◆ **TASK STATEMENT**: Return only the lines of the listing below that run from the line with "V1: 9V (plus" through the line with "U101 pin out: N_4 -> N_5", both ends included, exactly as written.
[Opening GIVEN INFORMATION section]
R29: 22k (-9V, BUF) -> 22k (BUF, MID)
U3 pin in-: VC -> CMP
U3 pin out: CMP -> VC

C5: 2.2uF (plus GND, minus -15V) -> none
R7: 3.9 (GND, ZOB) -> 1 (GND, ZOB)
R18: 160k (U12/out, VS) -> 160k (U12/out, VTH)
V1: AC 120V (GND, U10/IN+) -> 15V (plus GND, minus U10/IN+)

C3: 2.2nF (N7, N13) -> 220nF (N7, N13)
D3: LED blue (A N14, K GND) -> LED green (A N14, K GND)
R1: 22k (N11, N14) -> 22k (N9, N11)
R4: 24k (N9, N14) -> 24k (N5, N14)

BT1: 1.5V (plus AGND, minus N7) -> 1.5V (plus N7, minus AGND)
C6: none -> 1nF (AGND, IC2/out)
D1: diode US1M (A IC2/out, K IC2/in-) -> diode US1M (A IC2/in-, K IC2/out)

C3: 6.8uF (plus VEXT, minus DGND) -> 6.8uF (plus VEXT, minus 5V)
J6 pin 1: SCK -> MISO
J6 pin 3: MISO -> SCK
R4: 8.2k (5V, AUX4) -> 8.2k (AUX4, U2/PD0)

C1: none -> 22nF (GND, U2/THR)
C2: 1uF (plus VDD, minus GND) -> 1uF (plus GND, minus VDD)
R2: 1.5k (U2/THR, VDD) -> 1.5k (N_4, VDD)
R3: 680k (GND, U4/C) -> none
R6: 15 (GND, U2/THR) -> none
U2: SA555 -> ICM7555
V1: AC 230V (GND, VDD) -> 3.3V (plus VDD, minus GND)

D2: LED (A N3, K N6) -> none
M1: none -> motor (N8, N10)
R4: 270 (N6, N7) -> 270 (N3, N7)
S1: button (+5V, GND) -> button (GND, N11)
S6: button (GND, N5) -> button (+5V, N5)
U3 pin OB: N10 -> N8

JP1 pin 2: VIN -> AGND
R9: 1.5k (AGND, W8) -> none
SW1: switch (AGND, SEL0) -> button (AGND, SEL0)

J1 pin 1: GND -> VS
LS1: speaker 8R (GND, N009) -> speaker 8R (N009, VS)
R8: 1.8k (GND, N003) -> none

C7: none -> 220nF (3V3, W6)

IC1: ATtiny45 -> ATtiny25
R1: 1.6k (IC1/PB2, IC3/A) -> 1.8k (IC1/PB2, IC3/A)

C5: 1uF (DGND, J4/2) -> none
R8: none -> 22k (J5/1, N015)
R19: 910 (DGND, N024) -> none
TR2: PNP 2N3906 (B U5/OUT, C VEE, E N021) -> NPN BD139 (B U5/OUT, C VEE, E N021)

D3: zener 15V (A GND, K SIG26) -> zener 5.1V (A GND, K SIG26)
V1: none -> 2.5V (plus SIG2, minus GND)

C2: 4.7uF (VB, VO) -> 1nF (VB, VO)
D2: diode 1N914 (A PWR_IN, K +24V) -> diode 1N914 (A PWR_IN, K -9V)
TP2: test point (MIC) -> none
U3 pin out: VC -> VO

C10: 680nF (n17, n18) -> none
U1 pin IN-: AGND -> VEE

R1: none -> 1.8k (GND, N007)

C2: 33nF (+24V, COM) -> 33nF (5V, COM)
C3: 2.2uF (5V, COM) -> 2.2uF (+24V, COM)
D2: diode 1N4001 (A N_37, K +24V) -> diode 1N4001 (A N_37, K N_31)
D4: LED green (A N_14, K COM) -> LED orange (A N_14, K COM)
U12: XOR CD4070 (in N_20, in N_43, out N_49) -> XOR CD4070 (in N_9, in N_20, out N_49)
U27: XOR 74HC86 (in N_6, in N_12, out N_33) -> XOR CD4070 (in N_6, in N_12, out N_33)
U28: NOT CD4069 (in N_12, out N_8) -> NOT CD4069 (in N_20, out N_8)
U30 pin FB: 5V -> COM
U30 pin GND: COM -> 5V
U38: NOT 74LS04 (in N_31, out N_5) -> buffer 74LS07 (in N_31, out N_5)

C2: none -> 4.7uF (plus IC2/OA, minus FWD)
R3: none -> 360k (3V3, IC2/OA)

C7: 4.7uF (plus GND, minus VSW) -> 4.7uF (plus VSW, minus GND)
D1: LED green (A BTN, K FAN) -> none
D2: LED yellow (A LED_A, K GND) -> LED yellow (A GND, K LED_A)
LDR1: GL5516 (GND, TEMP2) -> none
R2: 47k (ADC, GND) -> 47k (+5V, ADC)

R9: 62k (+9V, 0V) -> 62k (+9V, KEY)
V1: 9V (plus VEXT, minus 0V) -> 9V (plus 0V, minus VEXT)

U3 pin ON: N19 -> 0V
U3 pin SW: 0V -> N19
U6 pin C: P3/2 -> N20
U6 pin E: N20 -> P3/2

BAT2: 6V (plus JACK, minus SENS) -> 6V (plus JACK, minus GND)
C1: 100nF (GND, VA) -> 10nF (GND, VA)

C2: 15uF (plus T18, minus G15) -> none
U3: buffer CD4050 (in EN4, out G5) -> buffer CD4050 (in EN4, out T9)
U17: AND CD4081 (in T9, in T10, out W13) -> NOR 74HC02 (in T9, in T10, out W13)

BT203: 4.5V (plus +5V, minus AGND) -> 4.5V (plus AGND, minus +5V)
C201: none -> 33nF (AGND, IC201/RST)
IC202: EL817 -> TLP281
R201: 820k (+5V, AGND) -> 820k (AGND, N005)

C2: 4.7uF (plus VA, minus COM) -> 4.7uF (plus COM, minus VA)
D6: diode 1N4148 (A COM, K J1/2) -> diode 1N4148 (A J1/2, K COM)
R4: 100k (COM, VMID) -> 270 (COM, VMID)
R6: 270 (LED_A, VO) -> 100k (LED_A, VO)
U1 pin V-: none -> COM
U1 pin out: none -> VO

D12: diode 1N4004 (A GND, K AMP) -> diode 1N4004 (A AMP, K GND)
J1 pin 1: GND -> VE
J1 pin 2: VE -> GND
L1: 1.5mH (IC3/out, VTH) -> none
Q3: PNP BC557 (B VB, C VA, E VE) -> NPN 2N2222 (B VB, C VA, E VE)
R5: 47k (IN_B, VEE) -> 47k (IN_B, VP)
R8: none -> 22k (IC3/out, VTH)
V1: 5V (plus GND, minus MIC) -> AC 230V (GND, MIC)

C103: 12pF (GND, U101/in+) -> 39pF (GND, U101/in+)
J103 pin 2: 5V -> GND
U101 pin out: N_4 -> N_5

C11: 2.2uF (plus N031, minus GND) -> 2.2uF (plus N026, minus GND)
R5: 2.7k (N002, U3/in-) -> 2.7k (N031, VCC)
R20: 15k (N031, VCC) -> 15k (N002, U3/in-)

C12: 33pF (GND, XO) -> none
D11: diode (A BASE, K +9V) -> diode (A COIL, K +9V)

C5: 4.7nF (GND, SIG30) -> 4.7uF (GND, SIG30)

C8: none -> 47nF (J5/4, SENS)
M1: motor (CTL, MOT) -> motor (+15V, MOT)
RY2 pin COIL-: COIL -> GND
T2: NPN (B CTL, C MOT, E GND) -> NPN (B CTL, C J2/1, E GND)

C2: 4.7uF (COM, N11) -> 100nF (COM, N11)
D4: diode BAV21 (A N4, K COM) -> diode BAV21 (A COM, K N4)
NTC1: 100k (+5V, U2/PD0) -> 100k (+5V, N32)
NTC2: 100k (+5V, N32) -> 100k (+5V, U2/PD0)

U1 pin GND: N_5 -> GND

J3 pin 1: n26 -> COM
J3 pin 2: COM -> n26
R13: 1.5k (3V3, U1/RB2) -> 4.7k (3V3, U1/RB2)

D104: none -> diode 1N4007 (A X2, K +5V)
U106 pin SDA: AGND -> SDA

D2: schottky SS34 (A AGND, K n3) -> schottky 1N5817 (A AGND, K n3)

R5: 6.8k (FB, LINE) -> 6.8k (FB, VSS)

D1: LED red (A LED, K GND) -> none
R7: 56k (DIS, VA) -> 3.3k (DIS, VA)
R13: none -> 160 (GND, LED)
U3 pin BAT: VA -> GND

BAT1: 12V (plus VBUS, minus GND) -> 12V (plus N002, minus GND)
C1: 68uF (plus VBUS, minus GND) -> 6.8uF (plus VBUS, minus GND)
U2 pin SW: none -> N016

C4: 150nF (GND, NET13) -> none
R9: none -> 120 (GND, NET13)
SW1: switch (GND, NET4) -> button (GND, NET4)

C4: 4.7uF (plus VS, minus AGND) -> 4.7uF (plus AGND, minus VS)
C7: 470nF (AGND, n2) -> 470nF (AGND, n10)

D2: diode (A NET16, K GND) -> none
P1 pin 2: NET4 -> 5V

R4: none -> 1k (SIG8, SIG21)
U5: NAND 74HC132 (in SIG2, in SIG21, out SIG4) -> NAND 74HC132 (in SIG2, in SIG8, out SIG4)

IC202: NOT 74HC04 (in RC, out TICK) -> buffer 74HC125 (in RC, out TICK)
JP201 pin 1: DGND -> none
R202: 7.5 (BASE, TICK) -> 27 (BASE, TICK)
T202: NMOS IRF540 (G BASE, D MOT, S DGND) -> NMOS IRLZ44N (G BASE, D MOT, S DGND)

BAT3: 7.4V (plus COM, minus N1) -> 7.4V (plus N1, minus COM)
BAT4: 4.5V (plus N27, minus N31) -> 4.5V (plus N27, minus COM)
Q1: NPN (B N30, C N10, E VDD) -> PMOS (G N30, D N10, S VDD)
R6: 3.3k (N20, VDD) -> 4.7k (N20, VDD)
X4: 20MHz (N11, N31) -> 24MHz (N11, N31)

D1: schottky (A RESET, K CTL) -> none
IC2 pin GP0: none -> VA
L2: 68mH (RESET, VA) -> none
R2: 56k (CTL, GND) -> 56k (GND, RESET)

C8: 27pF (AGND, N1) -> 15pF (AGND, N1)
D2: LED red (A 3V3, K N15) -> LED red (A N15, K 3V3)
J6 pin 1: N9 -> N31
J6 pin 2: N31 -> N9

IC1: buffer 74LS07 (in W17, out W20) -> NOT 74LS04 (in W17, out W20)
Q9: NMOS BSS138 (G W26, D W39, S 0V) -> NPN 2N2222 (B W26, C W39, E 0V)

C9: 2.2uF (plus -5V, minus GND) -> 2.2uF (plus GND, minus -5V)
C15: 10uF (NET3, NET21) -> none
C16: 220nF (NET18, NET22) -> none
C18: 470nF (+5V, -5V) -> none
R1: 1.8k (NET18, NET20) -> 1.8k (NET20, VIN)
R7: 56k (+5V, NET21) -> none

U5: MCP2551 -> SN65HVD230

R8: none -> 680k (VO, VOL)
[Closing GIVEN INFORMATION section]
◆ **EXERCISE OUTPUT**:
V1: 9V (plus VEXT, minus 0V) -> 9V (plus 0V, minus VEXT)

U3 pin ON: N19 -> 0V
U3 pin SW: 0V -> N19
U6 pin C: P3/2 -> N20
U6 pin E: N20 -> P3/2

BAT2: 6V (plus JACK, minus SENS) -> 6V (plus JACK, minus GND)
C1: 100nF (GND, VA) -> 10nF (GND, VA)

C2: 15uF (plus T18, minus G15) -> none
U3: buffer CD4050 (in EN4, out G5) -> buffer CD4050 (in EN4, out T9)
U17: AND CD4081 (in T9, in T10, out W13) -> NOR 74HC02 (in T9, in T10, out W13)

BT203: 4.5V (plus +5V, minus AGND) -> 4.5V (plus AGND, minus +5V)
C201: none -> 33nF (AGND, IC201/RST)
IC202: EL817 -> TLP281
R201: 820k (+5V, AGND) -> 820k (AGND, N005)

C2: 4.7uF (plus VA, minus COM) -> 4.7uF (plus COM, minus VA)
D6: diode 1N4148 (A COM, K J1/2) -> diode 1N4148 (A J1/2, K COM)
R4: 100k (COM, VMID) -> 270 (COM, VMID)
R6: 270 (LED_A, VO) -> 100k (LED_A, VO)
U1 pin V-: none -> COM
U1 pin out: none -> VO

D12: diode 1N4004 (A GND, K AMP) -> diode 1N4004 (A AMP, K GND)
J1 pin 1: GND -> VE
J1 pin 2: VE -> GND
L1: 1.5mH (IC3/out, VTH) -> none
Q3: PNP BC557 (B VB, C VA, E VE) -> NPN 2N2222 (B VB, C VA, E VE)
R5: 47k (IN_B, VEE) -> 47k (IN_B, VP)
R8: none -> 22k (IC3/out, VTH)
V1: 5V (plus GND, minus MIC) -> AC 230V (GND, MIC)

C103: 12pF (GND, U101/in+) -> 39pF (GND, U101/in+)
J103 pin 2: 5V -> GND
U101 pin out: N_4 -> N_5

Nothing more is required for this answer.